- _Given records_
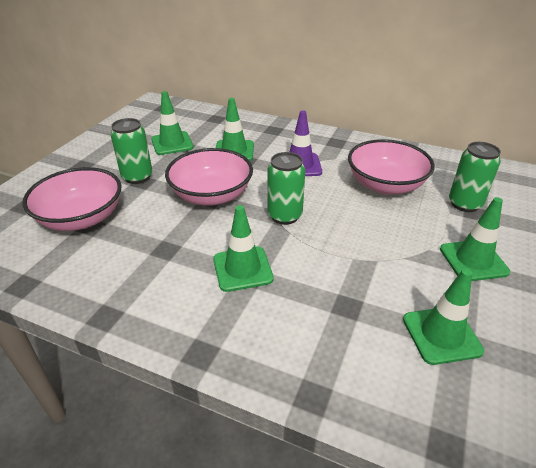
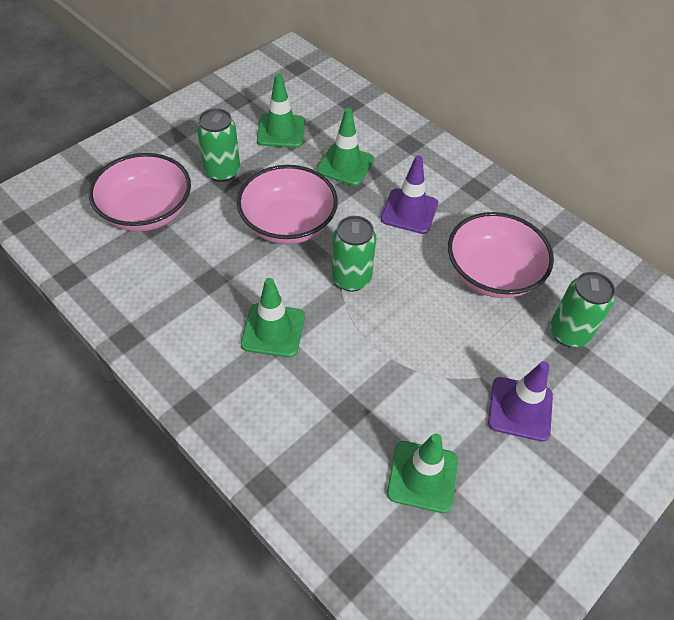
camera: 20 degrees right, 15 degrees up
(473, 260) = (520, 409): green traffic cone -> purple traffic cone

* * *

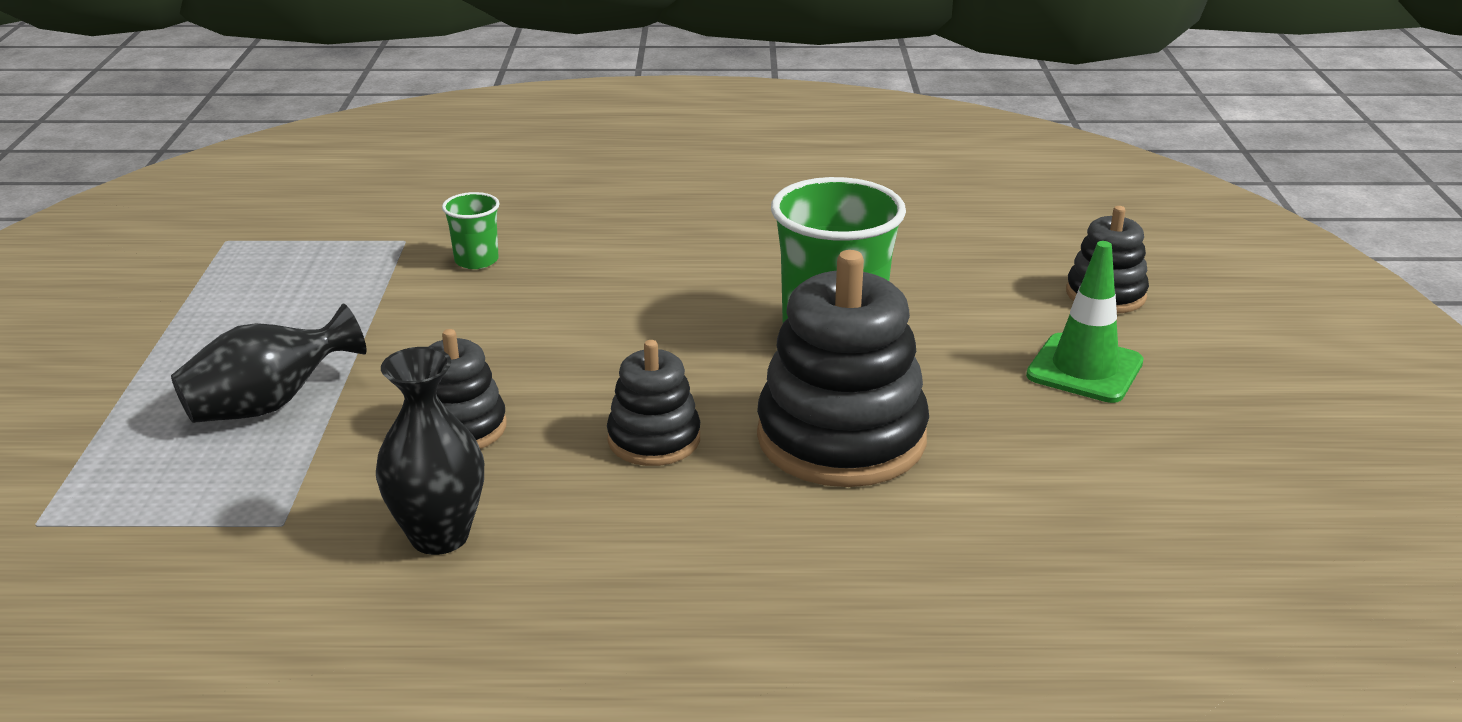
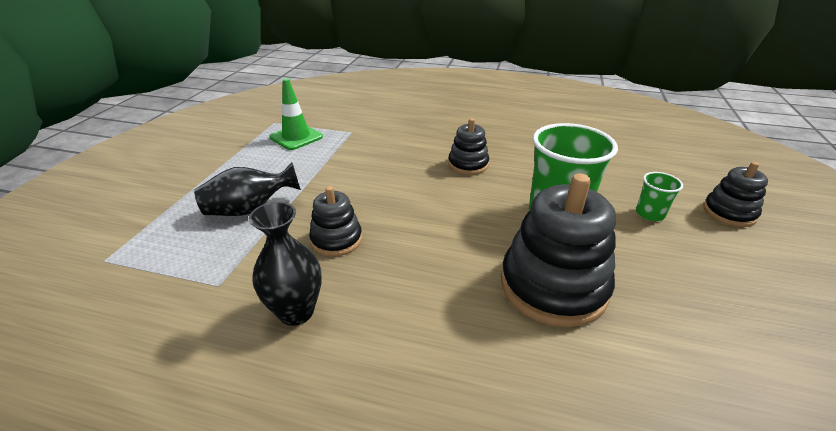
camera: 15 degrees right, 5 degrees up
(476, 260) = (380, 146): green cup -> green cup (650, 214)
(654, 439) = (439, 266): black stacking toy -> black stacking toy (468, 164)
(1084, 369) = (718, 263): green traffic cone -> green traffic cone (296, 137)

--

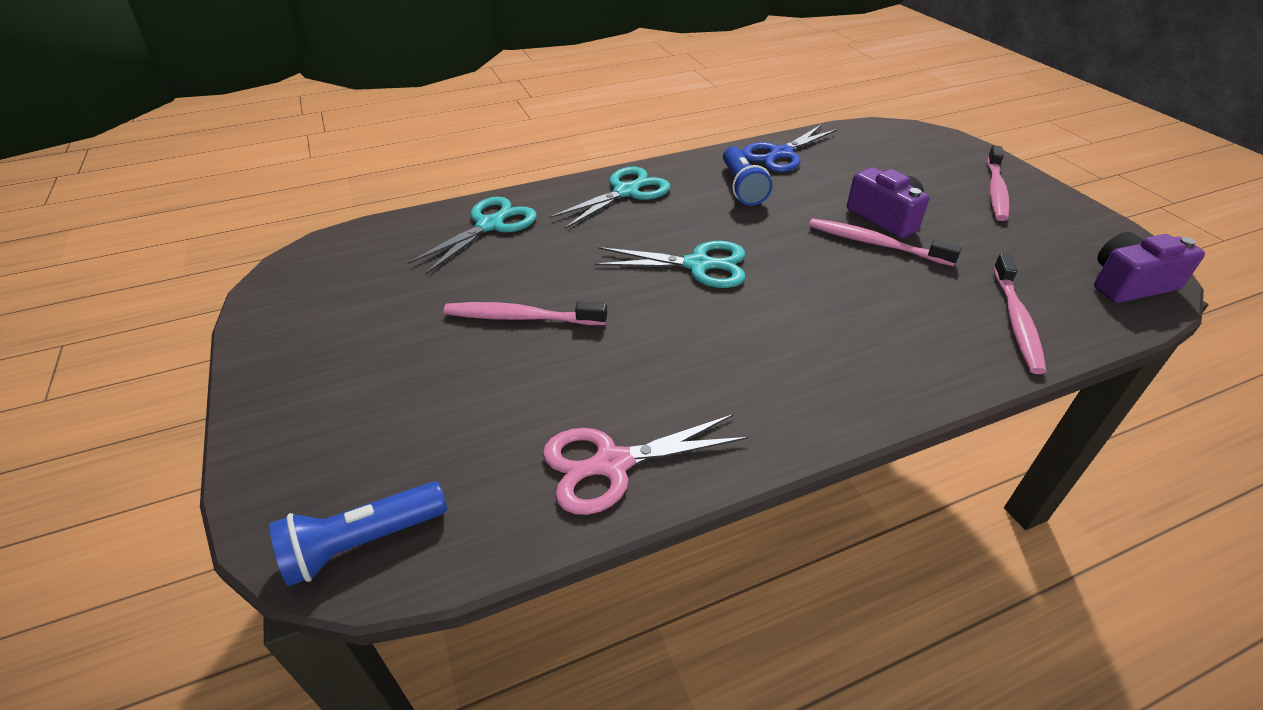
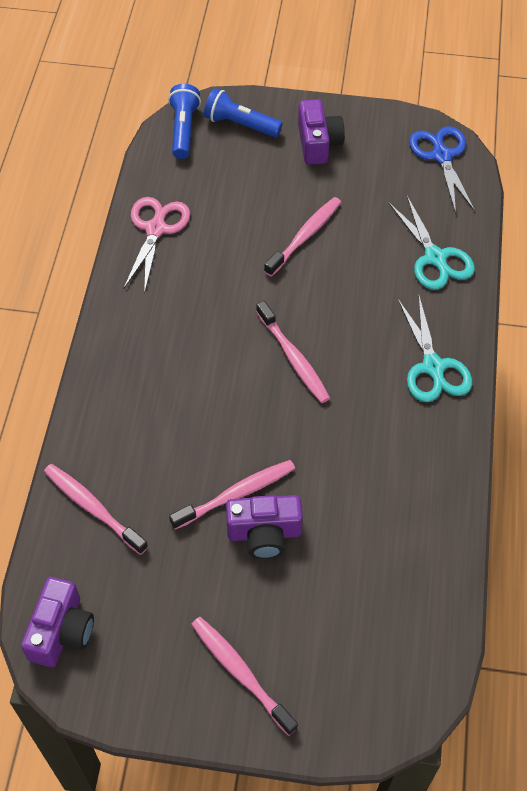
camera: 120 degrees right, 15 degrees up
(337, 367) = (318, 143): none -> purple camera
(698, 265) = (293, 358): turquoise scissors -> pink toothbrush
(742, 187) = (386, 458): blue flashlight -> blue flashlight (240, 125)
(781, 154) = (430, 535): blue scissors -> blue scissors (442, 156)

- _Task brief_
Reproduce the lines above, beginning at the line with "(698, 265) = (293, 358): turquoise" and stopping after the line with "(781, 154) = (430, 535): blue", exactly as they are.

- _Response_
(698, 265) = (293, 358): turquoise scissors -> pink toothbrush
(742, 187) = (386, 458): blue flashlight -> blue flashlight (240, 125)
(781, 154) = (430, 535): blue scissors -> blue scissors (442, 156)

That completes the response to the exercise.